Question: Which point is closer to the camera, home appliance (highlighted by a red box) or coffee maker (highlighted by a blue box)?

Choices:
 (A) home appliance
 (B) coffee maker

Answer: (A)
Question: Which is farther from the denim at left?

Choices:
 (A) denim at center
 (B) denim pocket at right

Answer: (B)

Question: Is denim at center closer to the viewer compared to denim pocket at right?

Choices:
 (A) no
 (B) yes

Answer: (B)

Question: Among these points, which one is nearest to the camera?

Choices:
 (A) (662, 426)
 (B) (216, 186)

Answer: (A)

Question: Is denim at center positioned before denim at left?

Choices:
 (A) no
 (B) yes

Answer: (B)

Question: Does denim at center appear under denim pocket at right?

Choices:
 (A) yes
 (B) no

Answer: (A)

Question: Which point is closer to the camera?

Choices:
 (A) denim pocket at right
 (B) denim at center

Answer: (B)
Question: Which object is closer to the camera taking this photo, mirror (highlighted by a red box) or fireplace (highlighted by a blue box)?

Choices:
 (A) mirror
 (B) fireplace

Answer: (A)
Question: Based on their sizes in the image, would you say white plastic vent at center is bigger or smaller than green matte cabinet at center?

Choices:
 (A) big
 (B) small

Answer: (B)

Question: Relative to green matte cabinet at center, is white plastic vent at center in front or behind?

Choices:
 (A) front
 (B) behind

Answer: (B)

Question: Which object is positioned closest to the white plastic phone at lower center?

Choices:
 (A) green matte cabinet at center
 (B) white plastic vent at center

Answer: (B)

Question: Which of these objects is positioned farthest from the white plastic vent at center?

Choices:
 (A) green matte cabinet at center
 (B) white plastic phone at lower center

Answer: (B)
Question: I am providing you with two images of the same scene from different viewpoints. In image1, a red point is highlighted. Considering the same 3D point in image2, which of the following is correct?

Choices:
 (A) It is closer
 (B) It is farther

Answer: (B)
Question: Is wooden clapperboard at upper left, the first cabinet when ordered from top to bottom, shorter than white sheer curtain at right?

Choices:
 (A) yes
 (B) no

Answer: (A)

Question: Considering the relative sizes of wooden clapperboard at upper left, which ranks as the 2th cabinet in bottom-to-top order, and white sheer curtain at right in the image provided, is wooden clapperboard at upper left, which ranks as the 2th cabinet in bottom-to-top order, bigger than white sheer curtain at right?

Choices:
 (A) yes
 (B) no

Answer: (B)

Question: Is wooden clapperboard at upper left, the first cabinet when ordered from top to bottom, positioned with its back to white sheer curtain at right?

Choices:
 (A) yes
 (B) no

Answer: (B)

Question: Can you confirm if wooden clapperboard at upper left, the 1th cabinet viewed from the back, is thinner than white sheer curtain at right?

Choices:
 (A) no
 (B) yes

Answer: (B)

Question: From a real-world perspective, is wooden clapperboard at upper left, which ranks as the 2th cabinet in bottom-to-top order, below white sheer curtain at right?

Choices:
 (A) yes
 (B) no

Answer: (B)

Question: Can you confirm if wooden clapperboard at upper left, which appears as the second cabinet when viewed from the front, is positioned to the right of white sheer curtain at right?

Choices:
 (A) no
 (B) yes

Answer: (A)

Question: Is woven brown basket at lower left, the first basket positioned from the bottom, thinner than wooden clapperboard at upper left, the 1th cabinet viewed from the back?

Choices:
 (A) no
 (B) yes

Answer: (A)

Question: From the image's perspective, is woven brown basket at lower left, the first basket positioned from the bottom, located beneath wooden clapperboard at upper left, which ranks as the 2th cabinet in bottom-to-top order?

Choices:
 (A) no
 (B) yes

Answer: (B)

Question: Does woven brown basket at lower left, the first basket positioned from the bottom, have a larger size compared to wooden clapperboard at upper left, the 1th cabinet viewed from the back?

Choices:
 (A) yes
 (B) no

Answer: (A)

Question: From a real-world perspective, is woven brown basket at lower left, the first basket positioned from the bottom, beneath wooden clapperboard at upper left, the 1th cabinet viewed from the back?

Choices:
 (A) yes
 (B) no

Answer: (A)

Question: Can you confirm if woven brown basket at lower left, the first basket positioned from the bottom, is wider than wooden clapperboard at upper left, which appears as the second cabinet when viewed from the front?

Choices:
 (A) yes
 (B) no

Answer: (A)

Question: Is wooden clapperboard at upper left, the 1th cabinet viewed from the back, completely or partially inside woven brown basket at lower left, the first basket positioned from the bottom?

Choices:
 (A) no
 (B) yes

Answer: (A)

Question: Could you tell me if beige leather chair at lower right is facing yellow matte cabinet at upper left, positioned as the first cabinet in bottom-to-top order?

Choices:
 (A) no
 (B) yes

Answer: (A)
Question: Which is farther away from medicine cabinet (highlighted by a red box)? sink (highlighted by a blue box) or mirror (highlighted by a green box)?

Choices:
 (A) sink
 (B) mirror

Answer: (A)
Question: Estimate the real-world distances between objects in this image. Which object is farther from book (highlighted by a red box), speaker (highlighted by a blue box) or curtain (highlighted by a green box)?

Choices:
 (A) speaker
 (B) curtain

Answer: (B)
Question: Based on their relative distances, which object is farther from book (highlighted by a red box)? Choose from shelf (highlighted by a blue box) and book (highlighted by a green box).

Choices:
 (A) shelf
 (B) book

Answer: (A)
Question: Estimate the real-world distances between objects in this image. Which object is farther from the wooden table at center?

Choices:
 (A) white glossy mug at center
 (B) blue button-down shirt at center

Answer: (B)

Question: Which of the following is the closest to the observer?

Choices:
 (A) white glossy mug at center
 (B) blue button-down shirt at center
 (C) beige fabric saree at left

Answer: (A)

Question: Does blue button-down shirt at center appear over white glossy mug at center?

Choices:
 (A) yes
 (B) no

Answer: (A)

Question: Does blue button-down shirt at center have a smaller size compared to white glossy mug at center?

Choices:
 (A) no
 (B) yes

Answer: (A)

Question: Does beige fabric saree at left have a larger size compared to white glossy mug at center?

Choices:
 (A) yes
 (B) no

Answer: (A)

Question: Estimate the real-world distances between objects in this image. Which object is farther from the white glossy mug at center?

Short exercise:
Copy out every line of the entries above that contains the string "thinner". The match is case-sensitive.

Worked solution:
Question: Can you confirm if wooden clapperboard at upper left, the 1th cabinet viewed from the back, is thinner than white sheer curtain at right?
Question: Is woven brown basket at lower left, the first basket positioned from the bottom, thinner than wooden clapperboard at upper left, the 1th cabinet viewed from the back?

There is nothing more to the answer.